● **Object change descriptions**
Content starts
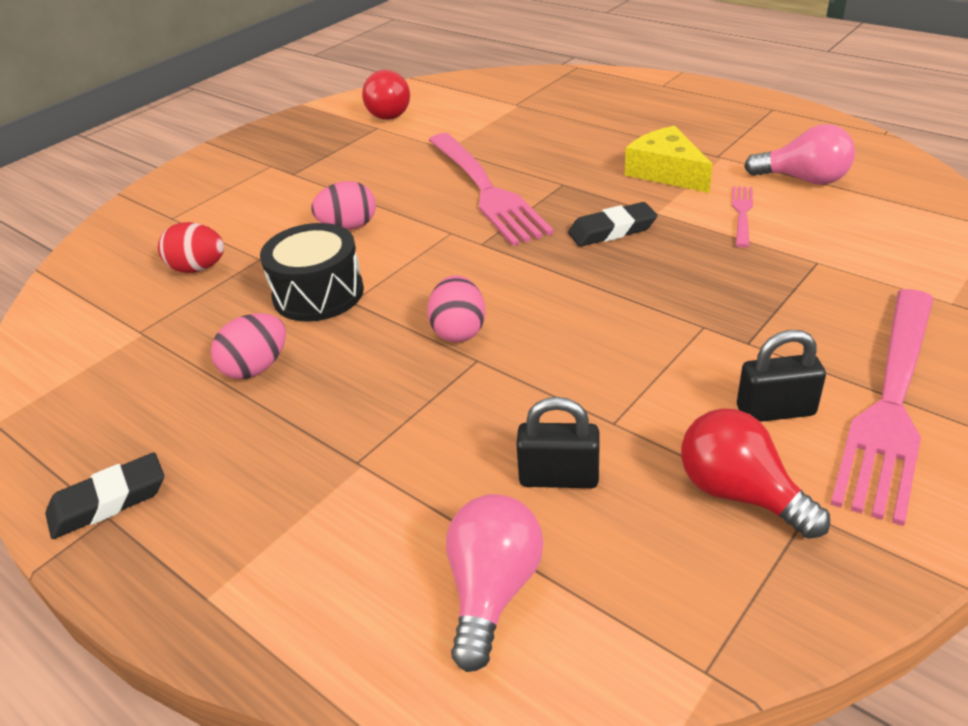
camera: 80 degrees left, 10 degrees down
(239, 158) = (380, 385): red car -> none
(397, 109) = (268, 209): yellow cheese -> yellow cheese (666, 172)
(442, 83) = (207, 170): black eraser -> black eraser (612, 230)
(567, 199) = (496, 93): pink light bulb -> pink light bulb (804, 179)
Content ends
● **Exercise details**
Transcribe every entry exactly, omitting pictures.

● **Solution to this exercise**
camera: 80 degrees left, 10 degrees down
(239, 158) = (380, 385): red car -> none
(397, 109) = (268, 209): yellow cheese -> yellow cheese (666, 172)
(442, 83) = (207, 170): black eraser -> black eraser (612, 230)
(567, 199) = (496, 93): pink light bulb -> pink light bulb (804, 179)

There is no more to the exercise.